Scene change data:

╭──

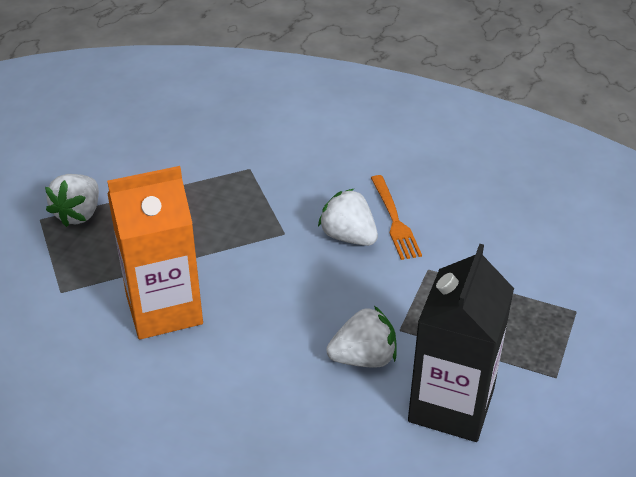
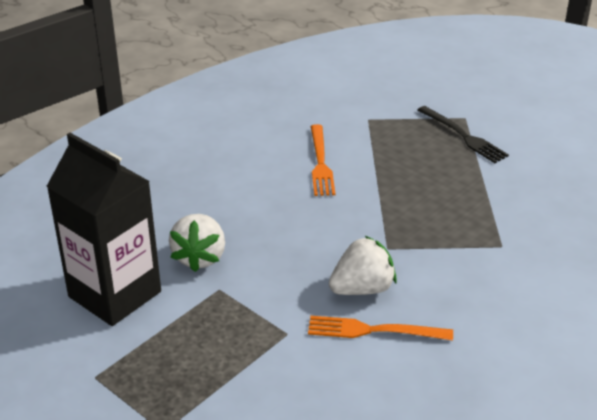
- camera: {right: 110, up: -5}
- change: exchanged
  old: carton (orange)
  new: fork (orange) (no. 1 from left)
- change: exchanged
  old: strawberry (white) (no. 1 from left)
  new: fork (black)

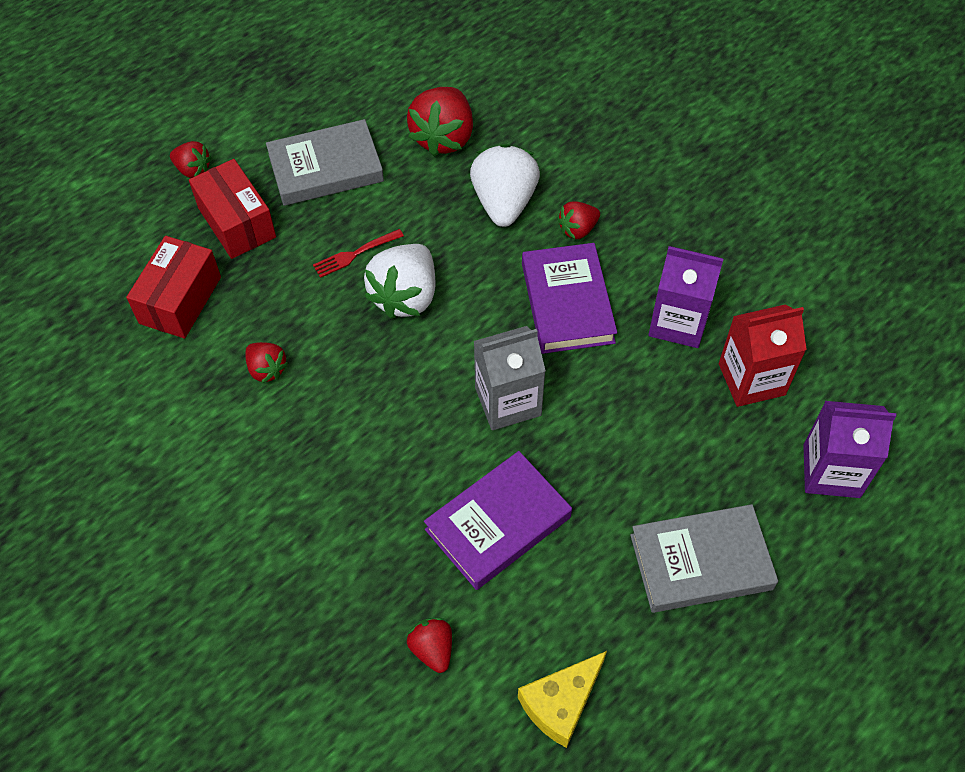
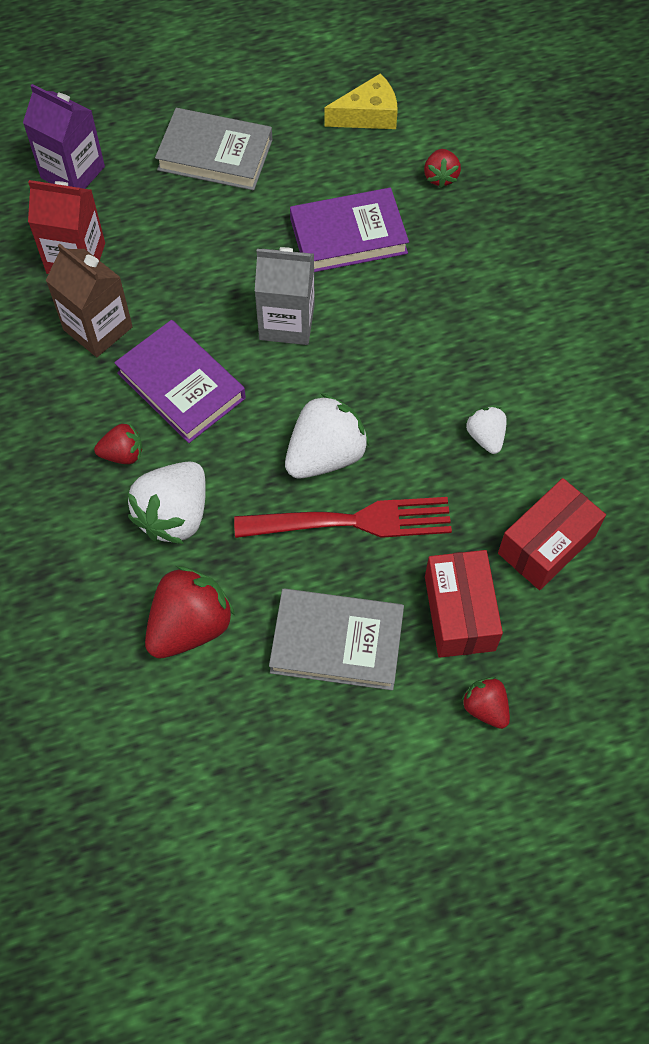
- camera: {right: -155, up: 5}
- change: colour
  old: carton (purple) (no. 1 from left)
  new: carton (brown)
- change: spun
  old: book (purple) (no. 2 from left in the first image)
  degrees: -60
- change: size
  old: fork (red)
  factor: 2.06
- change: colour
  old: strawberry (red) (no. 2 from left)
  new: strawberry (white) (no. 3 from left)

╰──

== DESCRIPTION OF THE TASK ==
Leave the pictures out and reproduce every record above exactly.

== ANSWER ==
- camera: {right: 110, up: -5}
- change: exchanged
  old: carton (orange)
  new: fork (orange) (no. 1 from left)
- change: exchanged
  old: strawberry (white) (no. 1 from left)
  new: fork (black)

- camera: {right: -155, up: 5}
- change: colour
  old: carton (purple) (no. 1 from left)
  new: carton (brown)
- change: spun
  old: book (purple) (no. 2 from left in the first image)
  degrees: -60
- change: size
  old: fork (red)
  factor: 2.06
- change: colour
  old: strawberry (red) (no. 2 from left)
  new: strawberry (white) (no. 3 from left)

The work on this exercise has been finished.